■ **Activity**
Reproduce the records below; each should match the original exactly.

· · ·

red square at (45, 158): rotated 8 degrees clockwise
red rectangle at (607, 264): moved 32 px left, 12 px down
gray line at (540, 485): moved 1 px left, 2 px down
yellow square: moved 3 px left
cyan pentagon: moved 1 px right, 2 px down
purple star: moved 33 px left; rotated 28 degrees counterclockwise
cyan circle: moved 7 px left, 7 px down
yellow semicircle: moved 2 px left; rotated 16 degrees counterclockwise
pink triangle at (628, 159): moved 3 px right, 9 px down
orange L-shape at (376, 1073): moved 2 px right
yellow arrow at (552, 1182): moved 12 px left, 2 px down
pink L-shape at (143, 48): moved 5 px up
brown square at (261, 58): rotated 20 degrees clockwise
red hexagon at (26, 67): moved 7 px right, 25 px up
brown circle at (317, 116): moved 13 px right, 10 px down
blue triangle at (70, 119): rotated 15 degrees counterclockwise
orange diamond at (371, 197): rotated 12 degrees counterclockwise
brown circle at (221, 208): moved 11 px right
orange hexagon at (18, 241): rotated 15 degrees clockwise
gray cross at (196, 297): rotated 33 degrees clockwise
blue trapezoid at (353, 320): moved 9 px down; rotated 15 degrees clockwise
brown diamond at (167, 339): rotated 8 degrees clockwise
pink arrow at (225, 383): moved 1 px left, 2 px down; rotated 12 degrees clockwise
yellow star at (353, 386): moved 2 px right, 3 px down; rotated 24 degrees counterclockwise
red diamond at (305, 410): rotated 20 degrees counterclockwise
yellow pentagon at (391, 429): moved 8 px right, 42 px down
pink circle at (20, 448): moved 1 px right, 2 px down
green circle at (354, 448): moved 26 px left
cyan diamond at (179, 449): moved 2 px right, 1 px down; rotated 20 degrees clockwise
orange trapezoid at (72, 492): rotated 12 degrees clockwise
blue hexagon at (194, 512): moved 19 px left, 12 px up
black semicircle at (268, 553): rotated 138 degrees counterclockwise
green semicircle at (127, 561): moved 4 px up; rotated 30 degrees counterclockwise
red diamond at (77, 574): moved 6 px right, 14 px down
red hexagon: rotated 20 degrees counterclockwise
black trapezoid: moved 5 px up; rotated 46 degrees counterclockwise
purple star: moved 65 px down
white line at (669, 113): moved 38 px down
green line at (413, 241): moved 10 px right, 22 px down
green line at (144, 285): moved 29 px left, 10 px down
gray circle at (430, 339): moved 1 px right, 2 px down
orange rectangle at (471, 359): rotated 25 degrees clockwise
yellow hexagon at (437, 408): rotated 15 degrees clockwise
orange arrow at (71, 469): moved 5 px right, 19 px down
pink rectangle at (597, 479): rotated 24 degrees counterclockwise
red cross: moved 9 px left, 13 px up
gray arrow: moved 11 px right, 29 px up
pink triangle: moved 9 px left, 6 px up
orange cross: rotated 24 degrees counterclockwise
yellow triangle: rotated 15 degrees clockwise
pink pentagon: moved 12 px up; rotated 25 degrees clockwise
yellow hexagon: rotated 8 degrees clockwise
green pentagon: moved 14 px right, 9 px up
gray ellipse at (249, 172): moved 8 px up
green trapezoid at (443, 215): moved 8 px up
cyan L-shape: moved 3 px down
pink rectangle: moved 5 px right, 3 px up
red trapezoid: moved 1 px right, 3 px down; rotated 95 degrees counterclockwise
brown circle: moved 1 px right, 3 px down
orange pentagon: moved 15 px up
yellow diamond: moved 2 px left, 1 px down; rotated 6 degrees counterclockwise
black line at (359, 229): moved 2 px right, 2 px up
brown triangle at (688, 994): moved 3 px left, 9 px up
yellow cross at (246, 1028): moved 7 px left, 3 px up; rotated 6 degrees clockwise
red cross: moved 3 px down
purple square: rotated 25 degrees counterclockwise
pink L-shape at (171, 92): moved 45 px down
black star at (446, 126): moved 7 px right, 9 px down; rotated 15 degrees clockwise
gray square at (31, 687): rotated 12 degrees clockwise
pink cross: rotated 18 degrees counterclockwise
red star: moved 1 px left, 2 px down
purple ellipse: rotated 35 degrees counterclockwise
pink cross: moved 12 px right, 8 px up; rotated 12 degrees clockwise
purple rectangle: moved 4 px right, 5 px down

· · ·

■ **Written response**
red square at (45, 158): rotated 8 degrees clockwise
red rectangle at (607, 264): moved 32 px left, 12 px down
gray line at (540, 485): moved 1 px left, 2 px down
yellow square: moved 3 px left
cyan pentagon: moved 1 px right, 2 px down
purple star: moved 33 px left; rotated 28 degrees counterclockwise
cyan circle: moved 7 px left, 7 px down
yellow semicircle: moved 2 px left; rotated 16 degrees counterclockwise
pink triangle at (628, 159): moved 3 px right, 9 px down
orange L-shape at (376, 1073): moved 2 px right
yellow arrow at (552, 1182): moved 12 px left, 2 px down
pink L-shape at (143, 48): moved 5 px up
brown square at (261, 58): rotated 20 degrees clockwise
red hexagon at (26, 67): moved 7 px right, 25 px up
brown circle at (317, 116): moved 13 px right, 10 px down
blue triangle at (70, 119): rotated 15 degrees counterclockwise
orange diamond at (371, 197): rotated 12 degrees counterclockwise
brown circle at (221, 208): moved 11 px right
orange hexagon at (18, 241): rotated 15 degrees clockwise
gray cross at (196, 297): rotated 33 degrees clockwise
blue trapezoid at (353, 320): moved 9 px down; rotated 15 degrees clockwise
brown diamond at (167, 339): rotated 8 degrees clockwise
pink arrow at (225, 383): moved 1 px left, 2 px down; rotated 12 degrees clockwise
yellow star at (353, 386): moved 2 px right, 3 px down; rotated 24 degrees counterclockwise
red diamond at (305, 410): rotated 20 degrees counterclockwise
yellow pentagon at (391, 429): moved 8 px right, 42 px down
pink circle at (20, 448): moved 1 px right, 2 px down
green circle at (354, 448): moved 26 px left
cyan diamond at (179, 449): moved 2 px right, 1 px down; rotated 20 degrees clockwise
orange trapezoid at (72, 492): rotated 12 degrees clockwise
blue hexagon at (194, 512): moved 19 px left, 12 px up
black semicircle at (268, 553): rotated 138 degrees counterclockwise
green semicircle at (127, 561): moved 4 px up; rotated 30 degrees counterclockwise
red diamond at (77, 574): moved 6 px right, 14 px down
red hexagon: rotated 20 degrees counterclockwise
black trapezoid: moved 5 px up; rotated 46 degrees counterclockwise
purple star: moved 65 px down
white line at (669, 113): moved 38 px down
green line at (413, 241): moved 10 px right, 22 px down
green line at (144, 285): moved 29 px left, 10 px down
gray circle at (430, 339): moved 1 px right, 2 px down
orange rectangle at (471, 359): rotated 25 degrees clockwise
yellow hexagon at (437, 408): rotated 15 degrees clockwise
orange arrow at (71, 469): moved 5 px right, 19 px down
pink rectangle at (597, 479): rotated 24 degrees counterclockwise
red cross: moved 9 px left, 13 px up
gray arrow: moved 11 px right, 29 px up
pink triangle: moved 9 px left, 6 px up
orange cross: rotated 24 degrees counterclockwise
yellow triangle: rotated 15 degrees clockwise
pink pentagon: moved 12 px up; rotated 25 degrees clockwise
yellow hexagon: rotated 8 degrees clockwise
green pentagon: moved 14 px right, 9 px up
gray ellipse at (249, 172): moved 8 px up
green trapezoid at (443, 215): moved 8 px up
cyan L-shape: moved 3 px down
pink rectangle: moved 5 px right, 3 px up
red trapezoid: moved 1 px right, 3 px down; rotated 95 degrees counterclockwise
brown circle: moved 1 px right, 3 px down
orange pentagon: moved 15 px up
yellow diamond: moved 2 px left, 1 px down; rotated 6 degrees counterclockwise
black line at (359, 229): moved 2 px right, 2 px up
brown triangle at (688, 994): moved 3 px left, 9 px up
yellow cross at (246, 1028): moved 7 px left, 3 px up; rotated 6 degrees clockwise
red cross: moved 3 px down
purple square: rotated 25 degrees counterclockwise
pink L-shape at (171, 92): moved 45 px down
black star at (446, 126): moved 7 px right, 9 px down; rotated 15 degrees clockwise
gray square at (31, 687): rotated 12 degrees clockwise
pink cross: rotated 18 degrees counterclockwise
red star: moved 1 px left, 2 px down
purple ellipse: rotated 35 degrees counterclockwise
pink cross: moved 12 px right, 8 px up; rotated 12 degrees clockwise
purple rectangle: moved 4 px right, 5 px down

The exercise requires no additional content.